*What the exercise asks*
Copy out the entries below in full and exactly.

*Records*

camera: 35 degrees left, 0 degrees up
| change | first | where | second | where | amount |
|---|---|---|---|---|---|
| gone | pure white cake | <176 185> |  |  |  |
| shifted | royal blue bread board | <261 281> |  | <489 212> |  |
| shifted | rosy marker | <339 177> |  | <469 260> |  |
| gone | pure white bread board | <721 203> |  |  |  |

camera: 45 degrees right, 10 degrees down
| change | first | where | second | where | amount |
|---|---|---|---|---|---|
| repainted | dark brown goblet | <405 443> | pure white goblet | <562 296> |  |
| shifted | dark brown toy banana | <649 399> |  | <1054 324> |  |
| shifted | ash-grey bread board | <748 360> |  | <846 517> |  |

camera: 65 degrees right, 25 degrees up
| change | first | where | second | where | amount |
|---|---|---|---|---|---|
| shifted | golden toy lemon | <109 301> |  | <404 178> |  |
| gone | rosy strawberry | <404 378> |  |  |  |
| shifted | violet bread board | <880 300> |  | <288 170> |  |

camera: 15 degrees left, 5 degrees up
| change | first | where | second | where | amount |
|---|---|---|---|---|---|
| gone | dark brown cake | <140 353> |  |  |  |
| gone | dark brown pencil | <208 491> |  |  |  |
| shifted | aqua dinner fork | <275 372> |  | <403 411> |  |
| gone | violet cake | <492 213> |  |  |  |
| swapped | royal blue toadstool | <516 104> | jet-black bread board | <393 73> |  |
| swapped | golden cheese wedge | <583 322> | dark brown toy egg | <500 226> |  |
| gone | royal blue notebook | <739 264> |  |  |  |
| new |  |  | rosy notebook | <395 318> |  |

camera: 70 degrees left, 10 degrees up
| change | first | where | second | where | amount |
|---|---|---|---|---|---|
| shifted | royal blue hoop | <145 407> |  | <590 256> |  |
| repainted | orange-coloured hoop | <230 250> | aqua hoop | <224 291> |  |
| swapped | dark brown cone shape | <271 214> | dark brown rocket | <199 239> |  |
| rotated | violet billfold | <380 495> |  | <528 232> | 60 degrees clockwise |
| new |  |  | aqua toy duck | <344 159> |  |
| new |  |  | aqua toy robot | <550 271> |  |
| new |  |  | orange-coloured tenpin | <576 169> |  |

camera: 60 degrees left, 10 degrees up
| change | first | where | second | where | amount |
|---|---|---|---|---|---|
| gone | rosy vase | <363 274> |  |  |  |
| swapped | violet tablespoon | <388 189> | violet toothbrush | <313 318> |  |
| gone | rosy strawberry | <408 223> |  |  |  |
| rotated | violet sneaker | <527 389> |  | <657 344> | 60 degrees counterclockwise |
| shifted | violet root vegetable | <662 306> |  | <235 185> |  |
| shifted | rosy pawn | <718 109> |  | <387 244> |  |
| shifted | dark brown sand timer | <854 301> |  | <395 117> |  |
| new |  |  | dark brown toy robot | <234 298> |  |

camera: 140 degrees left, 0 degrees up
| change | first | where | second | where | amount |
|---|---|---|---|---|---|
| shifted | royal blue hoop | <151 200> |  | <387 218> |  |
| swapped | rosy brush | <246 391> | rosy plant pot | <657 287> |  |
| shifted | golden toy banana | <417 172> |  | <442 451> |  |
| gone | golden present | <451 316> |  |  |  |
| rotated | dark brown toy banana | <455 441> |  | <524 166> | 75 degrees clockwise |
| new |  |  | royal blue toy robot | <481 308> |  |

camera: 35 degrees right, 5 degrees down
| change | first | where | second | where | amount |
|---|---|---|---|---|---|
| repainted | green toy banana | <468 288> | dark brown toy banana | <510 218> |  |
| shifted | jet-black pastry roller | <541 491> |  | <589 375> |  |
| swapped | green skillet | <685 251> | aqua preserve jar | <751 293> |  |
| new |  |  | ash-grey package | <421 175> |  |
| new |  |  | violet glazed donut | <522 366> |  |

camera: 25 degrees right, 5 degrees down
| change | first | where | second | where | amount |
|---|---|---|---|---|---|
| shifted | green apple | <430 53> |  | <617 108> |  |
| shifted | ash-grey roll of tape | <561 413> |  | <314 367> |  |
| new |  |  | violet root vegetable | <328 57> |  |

*Problem solution*
camera: 35 degrees left, 0 degrees up
| change | first | where | second | where | amount |
|---|---|---|---|---|---|
| gone | pure white cake | <176 185> |  |  |  |
| shifted | royal blue bread board | <261 281> |  | <489 212> |  |
| shifted | rosy marker | <339 177> |  | <469 260> |  |
| gone | pure white bread board | <721 203> |  |  |  |

camera: 45 degrees right, 10 degrees down
| change | first | where | second | where | amount |
|---|---|---|---|---|---|
| repainted | dark brown goblet | <405 443> | pure white goblet | <562 296> |  |
| shifted | dark brown toy banana | <649 399> |  | <1054 324> |  |
| shifted | ash-grey bread board | <748 360> |  | <846 517> |  |

camera: 65 degrees right, 25 degrees up
| change | first | where | second | where | amount |
|---|---|---|---|---|---|
| shifted | golden toy lemon | <109 301> |  | <404 178> |  |
| gone | rosy strawberry | <404 378> |  |  |  |
| shifted | violet bread board | <880 300> |  | <288 170> |  |

camera: 15 degrees left, 5 degrees up
| change | first | where | second | where | amount |
|---|---|---|---|---|---|
| gone | dark brown cake | <140 353> |  |  |  |
| gone | dark brown pencil | <208 491> |  |  |  |
| shifted | aqua dinner fork | <275 372> |  | <403 411> |  |
| gone | violet cake | <492 213> |  |  |  |
| swapped | royal blue toadstool | <516 104> | jet-black bread board | <393 73> |  |
| swapped | golden cheese wedge | <583 322> | dark brown toy egg | <500 226> |  |
| gone | royal blue notebook | <739 264> |  |  |  |
| new |  |  | rosy notebook | <395 318> |  |

camera: 70 degrees left, 10 degrees up
| change | first | where | second | where | amount |
|---|---|---|---|---|---|
| shifted | royal blue hoop | <145 407> |  | <590 256> |  |
| repainted | orange-coloured hoop | <230 250> | aqua hoop | <224 291> |  |
| swapped | dark brown cone shape | <271 214> | dark brown rocket | <199 239> |  |
| rotated | violet billfold | <380 495> |  | <528 232> | 60 degrees clockwise |
| new |  |  | aqua toy duck | <344 159> |  |
| new |  |  | aqua toy robot | <550 271> |  |
| new |  |  | orange-coloured tenpin | <576 169> |  |

camera: 60 degrees left, 10 degrees up
| change | first | where | second | where | amount |
|---|---|---|---|---|---|
| gone | rosy vase | <363 274> |  |  |  |
| swapped | violet tablespoon | <388 189> | violet toothbrush | <313 318> |  |
| gone | rosy strawberry | <408 223> |  |  |  |
| rotated | violet sneaker | <527 389> |  | <657 344> | 60 degrees counterclockwise |
| shifted | violet root vegetable | <662 306> |  | <235 185> |  |
| shifted | rosy pawn | <718 109> |  | <387 244> |  |
| shifted | dark brown sand timer | <854 301> |  | <395 117> |  |
| new |  |  | dark brown toy robot | <234 298> |  |

camera: 140 degrees left, 0 degrees up
| change | first | where | second | where | amount |
|---|---|---|---|---|---|
| shifted | royal blue hoop | <151 200> |  | <387 218> |  |
| swapped | rosy brush | <246 391> | rosy plant pot | <657 287> |  |
| shifted | golden toy banana | <417 172> |  | <442 451> |  |
| gone | golden present | <451 316> |  |  |  |
| rotated | dark brown toy banana | <455 441> |  | <524 166> | 75 degrees clockwise |
| new |  |  | royal blue toy robot | <481 308> |  |

camera: 35 degrees right, 5 degrees down
| change | first | where | second | where | amount |
|---|---|---|---|---|---|
| repainted | green toy banana | <468 288> | dark brown toy banana | <510 218> |  |
| shifted | jet-black pastry roller | <541 491> |  | <589 375> |  |
| swapped | green skillet | <685 251> | aqua preserve jar | <751 293> |  |
| new |  |  | ash-grey package | <421 175> |  |
| new |  |  | violet glazed donut | <522 366> |  |

camera: 25 degrees right, 5 degrees down
| change | first | where | second | where | amount |
|---|---|---|---|---|---|
| shifted | green apple | <430 53> |  | <617 108> |  |
| shifted | ash-grey roll of tape | <561 413> |  | <314 367> |  |
| new |  |  | violet root vegetable | <328 57> |  |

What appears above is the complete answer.